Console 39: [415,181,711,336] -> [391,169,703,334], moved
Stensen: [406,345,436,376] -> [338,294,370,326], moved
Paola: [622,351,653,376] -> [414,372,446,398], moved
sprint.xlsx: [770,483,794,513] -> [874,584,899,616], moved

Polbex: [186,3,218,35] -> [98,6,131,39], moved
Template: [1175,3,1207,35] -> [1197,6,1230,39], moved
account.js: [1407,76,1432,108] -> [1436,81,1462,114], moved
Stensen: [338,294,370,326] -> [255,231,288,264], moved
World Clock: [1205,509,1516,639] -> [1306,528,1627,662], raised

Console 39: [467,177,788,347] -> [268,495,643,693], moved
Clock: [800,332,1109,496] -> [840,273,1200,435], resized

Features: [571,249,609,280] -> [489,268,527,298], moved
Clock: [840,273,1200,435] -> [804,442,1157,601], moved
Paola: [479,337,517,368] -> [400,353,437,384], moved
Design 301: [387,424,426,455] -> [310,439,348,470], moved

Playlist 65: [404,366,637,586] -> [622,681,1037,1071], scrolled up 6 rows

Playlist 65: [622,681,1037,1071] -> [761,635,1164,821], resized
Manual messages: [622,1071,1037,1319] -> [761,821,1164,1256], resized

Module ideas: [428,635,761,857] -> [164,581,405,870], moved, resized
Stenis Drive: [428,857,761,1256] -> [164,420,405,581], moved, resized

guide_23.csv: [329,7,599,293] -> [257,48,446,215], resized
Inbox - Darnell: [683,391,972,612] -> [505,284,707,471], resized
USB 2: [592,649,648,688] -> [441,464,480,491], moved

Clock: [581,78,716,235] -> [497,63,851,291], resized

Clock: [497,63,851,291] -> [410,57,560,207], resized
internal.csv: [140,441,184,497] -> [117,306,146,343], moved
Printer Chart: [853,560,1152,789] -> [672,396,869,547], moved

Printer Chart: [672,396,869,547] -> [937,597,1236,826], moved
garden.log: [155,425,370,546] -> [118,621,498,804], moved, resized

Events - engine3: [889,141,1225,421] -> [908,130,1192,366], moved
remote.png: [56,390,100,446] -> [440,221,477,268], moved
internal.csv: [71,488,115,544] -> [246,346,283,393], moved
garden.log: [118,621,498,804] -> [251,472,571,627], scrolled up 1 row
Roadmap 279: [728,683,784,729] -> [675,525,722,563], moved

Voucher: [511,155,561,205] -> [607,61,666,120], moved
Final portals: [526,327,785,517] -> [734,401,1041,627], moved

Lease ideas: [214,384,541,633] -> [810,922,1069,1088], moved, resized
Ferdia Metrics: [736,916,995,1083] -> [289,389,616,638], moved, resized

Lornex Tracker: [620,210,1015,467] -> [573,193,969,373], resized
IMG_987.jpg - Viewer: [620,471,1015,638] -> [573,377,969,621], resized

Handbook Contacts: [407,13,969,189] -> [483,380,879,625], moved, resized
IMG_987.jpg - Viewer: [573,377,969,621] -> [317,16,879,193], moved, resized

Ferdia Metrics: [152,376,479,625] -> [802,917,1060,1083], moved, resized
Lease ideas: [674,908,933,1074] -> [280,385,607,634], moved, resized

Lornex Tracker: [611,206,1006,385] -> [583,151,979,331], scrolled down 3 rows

▬▬▬▬▬▬▬▬▬▬

Task prompt –
Reproduce the entries exactly, each one as given.

Problem solution –
Console 39: [415,181,711,336] -> [391,169,703,334], moved
Stensen: [406,345,436,376] -> [338,294,370,326], moved
Paola: [622,351,653,376] -> [414,372,446,398], moved
sprint.xlsx: [770,483,794,513] -> [874,584,899,616], moved

Polbex: [186,3,218,35] -> [98,6,131,39], moved
Template: [1175,3,1207,35] -> [1197,6,1230,39], moved
account.js: [1407,76,1432,108] -> [1436,81,1462,114], moved
Stensen: [338,294,370,326] -> [255,231,288,264], moved
World Clock: [1205,509,1516,639] -> [1306,528,1627,662], raised

Console 39: [467,177,788,347] -> [268,495,643,693], moved
Clock: [800,332,1109,496] -> [840,273,1200,435], resized

Features: [571,249,609,280] -> [489,268,527,298], moved
Clock: [840,273,1200,435] -> [804,442,1157,601], moved
Paola: [479,337,517,368] -> [400,353,437,384], moved
Design 301: [387,424,426,455] -> [310,439,348,470], moved

Playlist 65: [404,366,637,586] -> [622,681,1037,1071], scrolled up 6 rows

Playlist 65: [622,681,1037,1071] -> [761,635,1164,821], resized
Manual messages: [622,1071,1037,1319] -> [761,821,1164,1256], resized

Module ideas: [428,635,761,857] -> [164,581,405,870], moved, resized
Stenis Drive: [428,857,761,1256] -> [164,420,405,581], moved, resized

guide_23.csv: [329,7,599,293] -> [257,48,446,215], resized
Inbox - Darnell: [683,391,972,612] -> [505,284,707,471], resized
USB 2: [592,649,648,688] -> [441,464,480,491], moved

Clock: [581,78,716,235] -> [497,63,851,291], resized

Clock: [497,63,851,291] -> [410,57,560,207], resized
internal.csv: [140,441,184,497] -> [117,306,146,343], moved
Printer Chart: [853,560,1152,789] -> [672,396,869,547], moved

Printer Chart: [672,396,869,547] -> [937,597,1236,826], moved
garden.log: [155,425,370,546] -> [118,621,498,804], moved, resized

Events - engine3: [889,141,1225,421] -> [908,130,1192,366], moved
remote.png: [56,390,100,446] -> [440,221,477,268], moved
internal.csv: [71,488,115,544] -> [246,346,283,393], moved
garden.log: [118,621,498,804] -> [251,472,571,627], scrolled up 1 row
Roadmap 279: [728,683,784,729] -> [675,525,722,563], moved

Voucher: [511,155,561,205] -> [607,61,666,120], moved
Final portals: [526,327,785,517] -> [734,401,1041,627], moved

Lease ideas: [214,384,541,633] -> [810,922,1069,1088], moved, resized
Ferdia Metrics: [736,916,995,1083] -> [289,389,616,638], moved, resized

Lornex Tracker: [620,210,1015,467] -> [573,193,969,373], resized
IMG_987.jpg - Viewer: [620,471,1015,638] -> [573,377,969,621], resized

Handbook Contacts: [407,13,969,189] -> [483,380,879,625], moved, resized
IMG_987.jpg - Viewer: [573,377,969,621] -> [317,16,879,193], moved, resized

Ferdia Metrics: [152,376,479,625] -> [802,917,1060,1083], moved, resized
Lease ideas: [674,908,933,1074] -> [280,385,607,634], moved, resized

Lornex Tracker: [611,206,1006,385] -> [583,151,979,331], scrolled down 3 rows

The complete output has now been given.